* _The problem_: The response should hold each line from the entries below where "screwdriver" is found.

═════ Records supplied ═════

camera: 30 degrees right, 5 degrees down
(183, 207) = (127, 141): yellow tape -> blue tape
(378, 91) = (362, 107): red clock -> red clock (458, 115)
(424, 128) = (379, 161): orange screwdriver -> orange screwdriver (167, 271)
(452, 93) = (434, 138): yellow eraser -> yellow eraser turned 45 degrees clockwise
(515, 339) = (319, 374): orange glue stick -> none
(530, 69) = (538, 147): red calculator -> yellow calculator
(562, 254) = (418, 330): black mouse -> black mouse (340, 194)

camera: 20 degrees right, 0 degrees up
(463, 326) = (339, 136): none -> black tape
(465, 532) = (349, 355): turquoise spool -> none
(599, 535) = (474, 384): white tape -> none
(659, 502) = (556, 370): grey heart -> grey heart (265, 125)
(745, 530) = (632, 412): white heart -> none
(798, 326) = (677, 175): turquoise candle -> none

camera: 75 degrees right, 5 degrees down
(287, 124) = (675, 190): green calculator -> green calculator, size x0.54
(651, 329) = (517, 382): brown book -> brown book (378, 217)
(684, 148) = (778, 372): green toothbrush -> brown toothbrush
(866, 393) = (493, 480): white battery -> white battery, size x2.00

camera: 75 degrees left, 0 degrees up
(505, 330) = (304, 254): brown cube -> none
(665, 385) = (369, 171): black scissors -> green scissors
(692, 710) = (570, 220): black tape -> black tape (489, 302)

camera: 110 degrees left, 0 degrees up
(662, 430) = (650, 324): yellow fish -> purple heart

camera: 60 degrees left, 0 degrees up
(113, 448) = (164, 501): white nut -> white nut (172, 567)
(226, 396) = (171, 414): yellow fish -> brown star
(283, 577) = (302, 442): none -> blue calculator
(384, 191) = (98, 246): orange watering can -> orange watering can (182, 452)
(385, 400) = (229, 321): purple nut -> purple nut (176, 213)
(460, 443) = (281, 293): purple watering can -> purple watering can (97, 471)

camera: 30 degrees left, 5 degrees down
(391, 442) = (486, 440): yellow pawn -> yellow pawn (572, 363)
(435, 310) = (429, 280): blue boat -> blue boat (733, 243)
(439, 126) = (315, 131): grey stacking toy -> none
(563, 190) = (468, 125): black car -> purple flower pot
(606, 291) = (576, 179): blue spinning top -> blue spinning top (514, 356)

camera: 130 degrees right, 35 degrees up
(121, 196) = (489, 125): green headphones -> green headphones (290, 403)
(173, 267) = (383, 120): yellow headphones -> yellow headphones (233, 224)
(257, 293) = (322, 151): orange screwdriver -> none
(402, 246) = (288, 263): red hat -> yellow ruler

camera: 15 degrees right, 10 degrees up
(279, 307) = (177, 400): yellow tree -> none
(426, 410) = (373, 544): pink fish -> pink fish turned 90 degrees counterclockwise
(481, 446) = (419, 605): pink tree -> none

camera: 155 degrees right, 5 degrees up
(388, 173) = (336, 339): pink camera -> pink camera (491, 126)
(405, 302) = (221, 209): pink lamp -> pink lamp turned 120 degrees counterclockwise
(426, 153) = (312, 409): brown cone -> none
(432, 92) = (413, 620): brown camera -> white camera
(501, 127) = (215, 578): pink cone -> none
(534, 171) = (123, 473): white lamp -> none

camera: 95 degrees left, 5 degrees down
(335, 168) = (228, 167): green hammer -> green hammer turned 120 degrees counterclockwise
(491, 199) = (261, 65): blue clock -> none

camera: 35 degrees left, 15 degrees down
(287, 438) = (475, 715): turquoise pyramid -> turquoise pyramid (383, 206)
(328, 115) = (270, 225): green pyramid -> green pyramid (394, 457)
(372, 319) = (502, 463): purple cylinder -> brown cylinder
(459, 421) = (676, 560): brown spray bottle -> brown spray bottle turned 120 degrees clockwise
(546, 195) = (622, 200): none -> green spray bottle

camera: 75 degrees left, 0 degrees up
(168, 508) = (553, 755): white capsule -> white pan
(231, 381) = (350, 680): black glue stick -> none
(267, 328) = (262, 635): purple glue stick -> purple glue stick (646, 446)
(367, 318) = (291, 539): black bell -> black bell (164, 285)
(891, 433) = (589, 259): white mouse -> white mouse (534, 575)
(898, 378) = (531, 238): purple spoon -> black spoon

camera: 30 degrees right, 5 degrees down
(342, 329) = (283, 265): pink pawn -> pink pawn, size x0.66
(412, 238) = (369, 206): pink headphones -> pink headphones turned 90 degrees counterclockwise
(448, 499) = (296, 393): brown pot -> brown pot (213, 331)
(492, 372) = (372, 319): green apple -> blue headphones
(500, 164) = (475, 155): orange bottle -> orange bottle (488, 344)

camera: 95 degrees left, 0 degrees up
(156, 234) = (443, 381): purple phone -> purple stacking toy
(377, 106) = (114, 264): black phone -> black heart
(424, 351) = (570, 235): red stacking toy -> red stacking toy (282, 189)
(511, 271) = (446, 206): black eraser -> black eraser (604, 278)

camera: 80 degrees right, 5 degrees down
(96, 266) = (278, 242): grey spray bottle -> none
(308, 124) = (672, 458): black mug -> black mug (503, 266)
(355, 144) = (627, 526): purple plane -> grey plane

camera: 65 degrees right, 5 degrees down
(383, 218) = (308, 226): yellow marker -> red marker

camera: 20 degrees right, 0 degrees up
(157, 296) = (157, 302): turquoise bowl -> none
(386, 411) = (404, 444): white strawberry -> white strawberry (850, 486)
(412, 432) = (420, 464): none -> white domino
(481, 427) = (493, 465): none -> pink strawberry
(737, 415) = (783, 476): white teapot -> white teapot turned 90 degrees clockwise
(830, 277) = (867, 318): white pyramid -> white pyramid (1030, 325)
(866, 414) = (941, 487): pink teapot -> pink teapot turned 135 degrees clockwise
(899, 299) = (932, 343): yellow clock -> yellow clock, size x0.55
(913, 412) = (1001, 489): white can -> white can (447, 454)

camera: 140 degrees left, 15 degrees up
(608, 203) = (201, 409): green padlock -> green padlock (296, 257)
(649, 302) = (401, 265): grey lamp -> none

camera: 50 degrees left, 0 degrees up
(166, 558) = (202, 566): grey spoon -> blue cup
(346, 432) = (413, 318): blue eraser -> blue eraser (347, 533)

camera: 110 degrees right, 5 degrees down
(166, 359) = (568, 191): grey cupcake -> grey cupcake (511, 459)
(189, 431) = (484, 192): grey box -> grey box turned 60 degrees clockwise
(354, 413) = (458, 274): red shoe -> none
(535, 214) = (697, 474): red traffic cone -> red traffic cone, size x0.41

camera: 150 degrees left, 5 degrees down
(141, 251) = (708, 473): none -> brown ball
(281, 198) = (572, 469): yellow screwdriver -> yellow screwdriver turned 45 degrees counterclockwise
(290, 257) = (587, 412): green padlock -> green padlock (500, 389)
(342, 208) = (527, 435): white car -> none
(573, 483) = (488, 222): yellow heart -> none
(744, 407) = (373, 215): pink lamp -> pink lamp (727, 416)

═════

* _Exercise output_:
(424, 128) = (379, 161): orange screwdriver -> orange screwdriver (167, 271)
(257, 293) = (322, 151): orange screwdriver -> none
(281, 198) = (572, 469): yellow screwdriver -> yellow screwdriver turned 45 degrees counterclockwise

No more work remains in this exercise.